In the listing below, every line with the word "camera" needs to be copied.

---+---

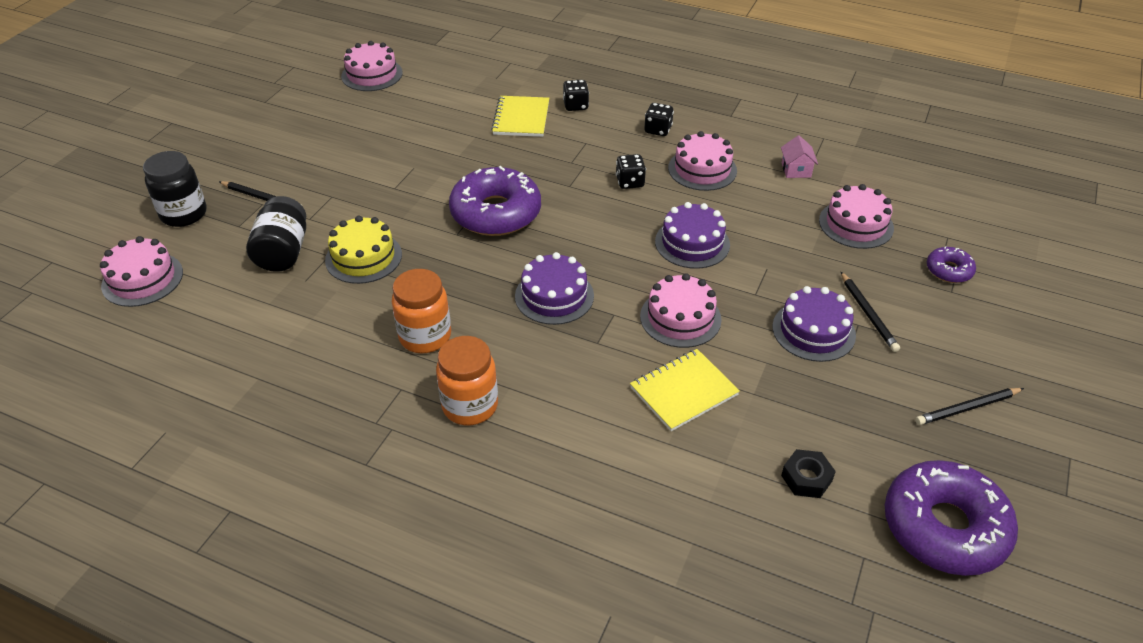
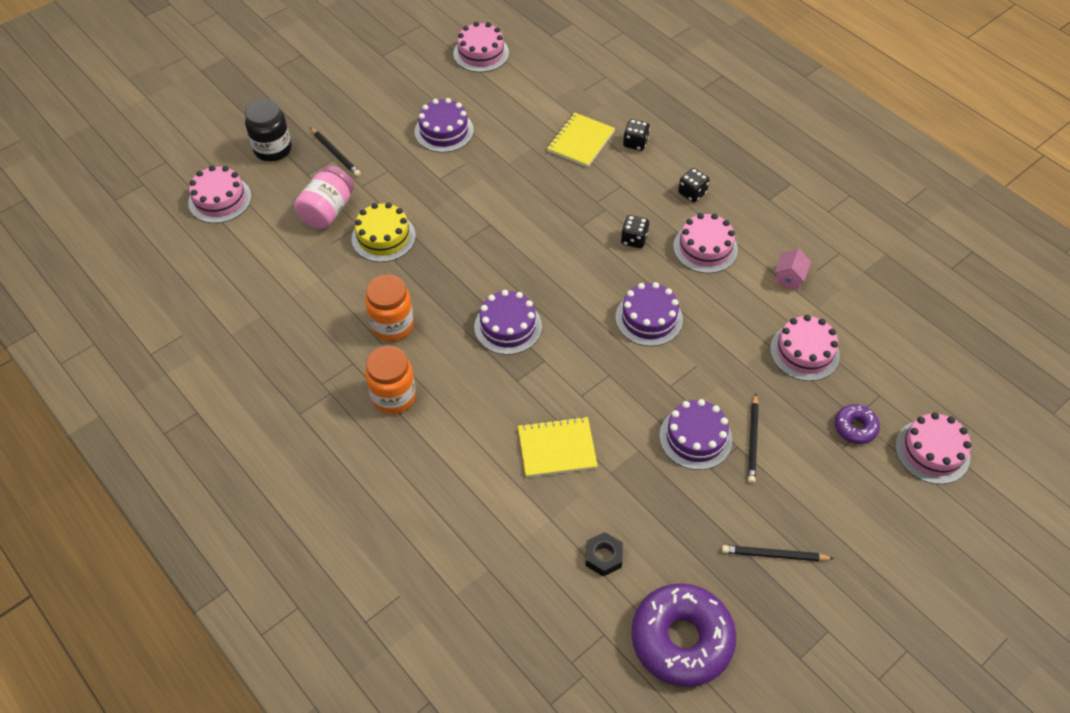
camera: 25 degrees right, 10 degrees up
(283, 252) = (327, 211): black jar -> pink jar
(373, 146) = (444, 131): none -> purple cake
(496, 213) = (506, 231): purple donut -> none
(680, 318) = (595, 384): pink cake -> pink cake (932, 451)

---+---

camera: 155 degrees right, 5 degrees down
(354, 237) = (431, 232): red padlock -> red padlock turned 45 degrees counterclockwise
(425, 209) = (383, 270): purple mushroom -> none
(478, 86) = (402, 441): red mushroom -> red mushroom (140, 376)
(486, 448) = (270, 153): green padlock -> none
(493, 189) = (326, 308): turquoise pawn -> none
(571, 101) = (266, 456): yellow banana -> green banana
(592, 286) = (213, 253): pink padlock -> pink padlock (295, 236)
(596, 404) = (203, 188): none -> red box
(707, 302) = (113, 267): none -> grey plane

---+---

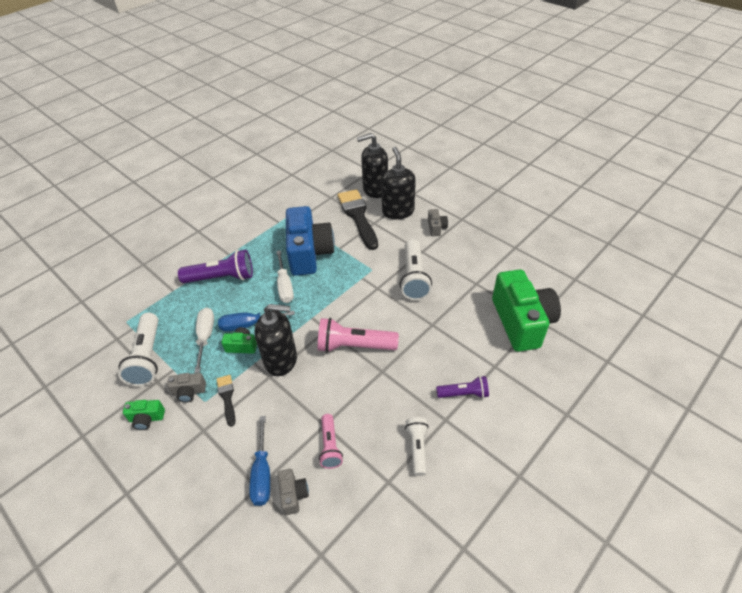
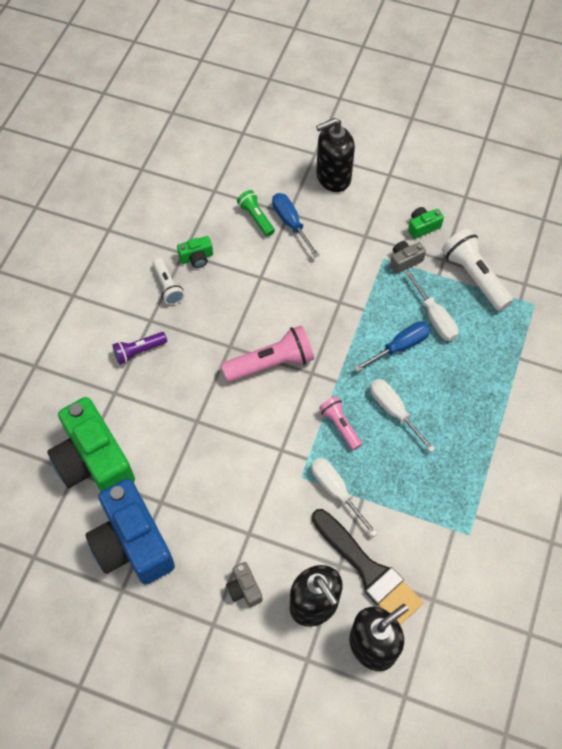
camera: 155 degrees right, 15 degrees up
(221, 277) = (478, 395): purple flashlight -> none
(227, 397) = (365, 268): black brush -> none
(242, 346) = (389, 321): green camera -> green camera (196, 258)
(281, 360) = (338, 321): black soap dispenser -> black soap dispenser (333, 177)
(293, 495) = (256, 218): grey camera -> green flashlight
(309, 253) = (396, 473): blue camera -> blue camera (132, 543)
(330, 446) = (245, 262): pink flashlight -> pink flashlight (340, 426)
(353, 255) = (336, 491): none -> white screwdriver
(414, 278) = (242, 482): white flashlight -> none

---+---

__ANSWER BELOW__
camera: 25 degrees right, 10 degrees up
camera: 155 degrees right, 5 degrees down
camera: 155 degrees right, 15 degrees up
(242, 346) = (389, 321): green camera -> green camera (196, 258)
(293, 495) = (256, 218): grey camera -> green flashlight
(309, 253) = (396, 473): blue camera -> blue camera (132, 543)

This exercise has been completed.